(Dataset records)

=====

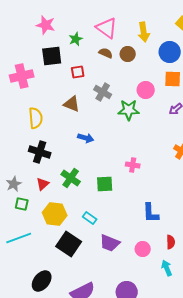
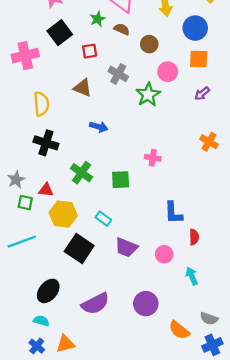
green star: (76, 39) -> (98, 19), moved
brown circle: (128, 54) -> (149, 44), moved
black square: (52, 56) -> (60, 33), turned -30
green star: (129, 110) -> (148, 95), turned -30
red triangle: (43, 184) -> (46, 190), moved, turned 48
red semicircle: (171, 242) -> (194, 237), moved

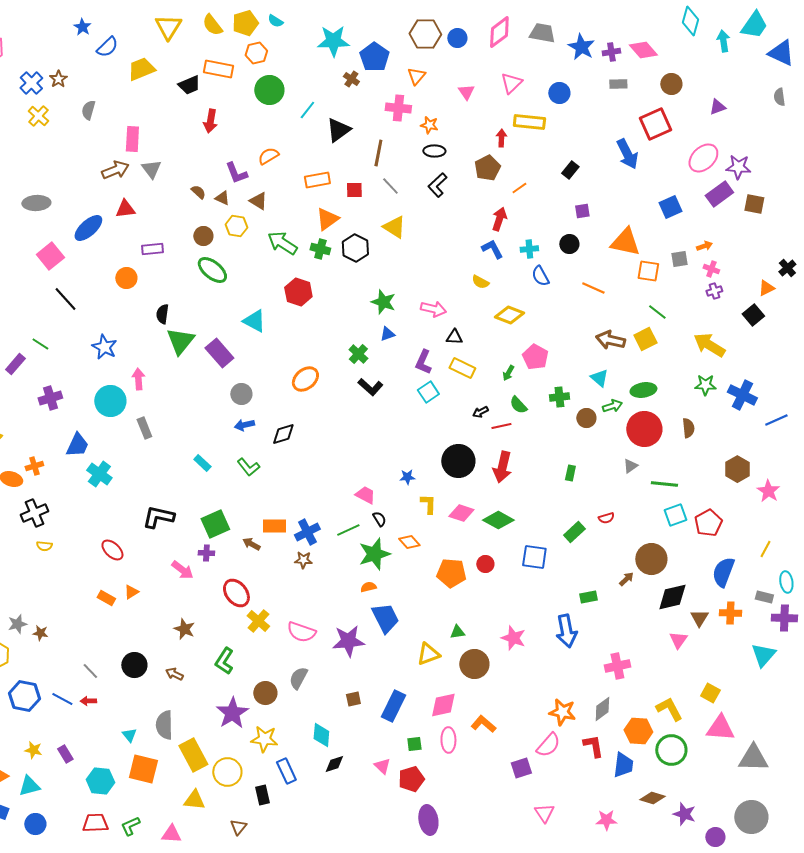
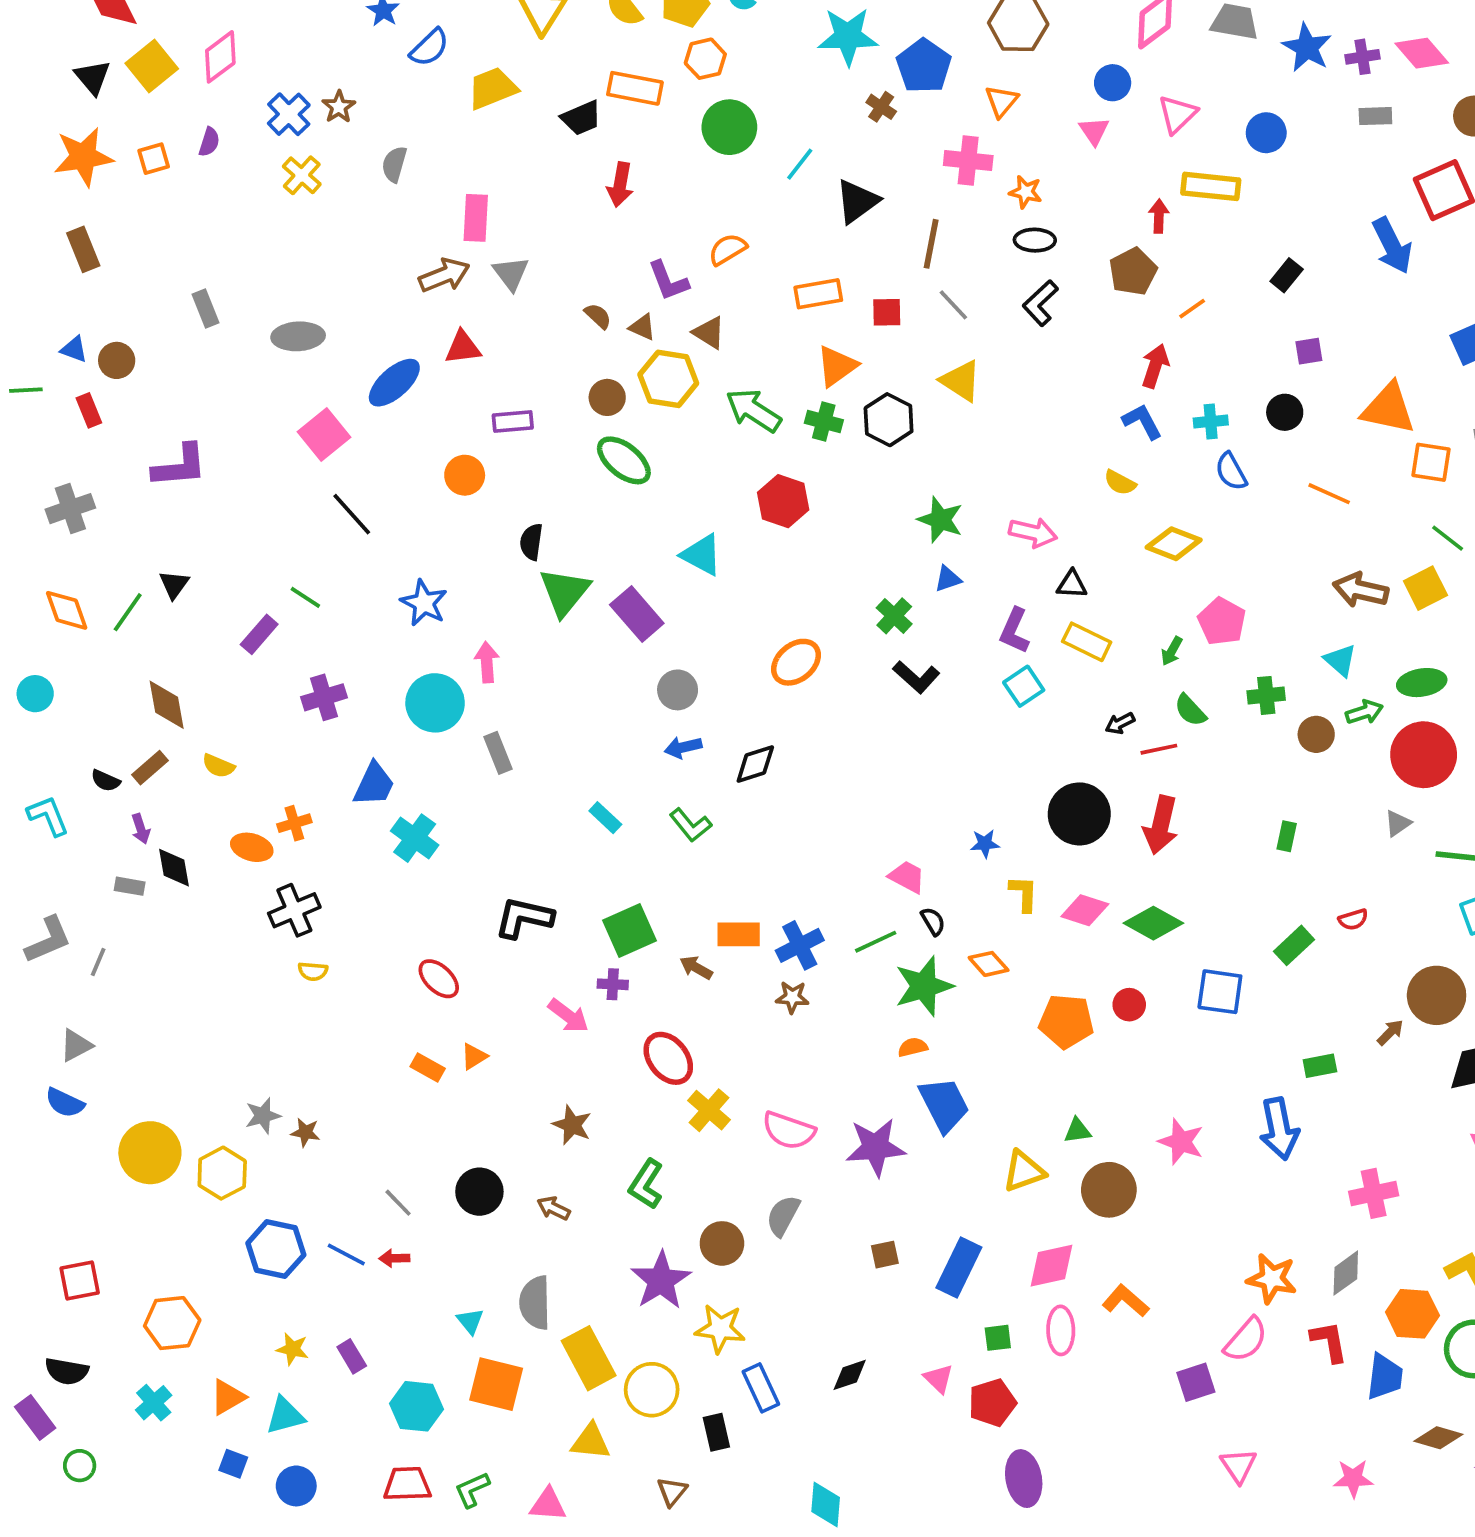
blue circle: (457, 38) -> (1113, 83), moved
yellow hexagon: (236, 226) -> (668, 379), size x1.4
cyan diamond: (321, 735) -> (826, 1504), moved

=====

- [WHAT YOU NEED TO DO]:
Return every entry above exactly as written, with no pictures included.

- [TASK RESULT]:
green star: (76, 39) -> (98, 19), moved
brown circle: (128, 54) -> (149, 44), moved
black square: (52, 56) -> (60, 33), turned -30
green star: (129, 110) -> (148, 95), turned -30
red triangle: (43, 184) -> (46, 190), moved, turned 48
red semicircle: (171, 242) -> (194, 237), moved

blue circle: (457, 38) -> (1113, 83), moved
yellow hexagon: (236, 226) -> (668, 379), size x1.4
cyan diamond: (321, 735) -> (826, 1504), moved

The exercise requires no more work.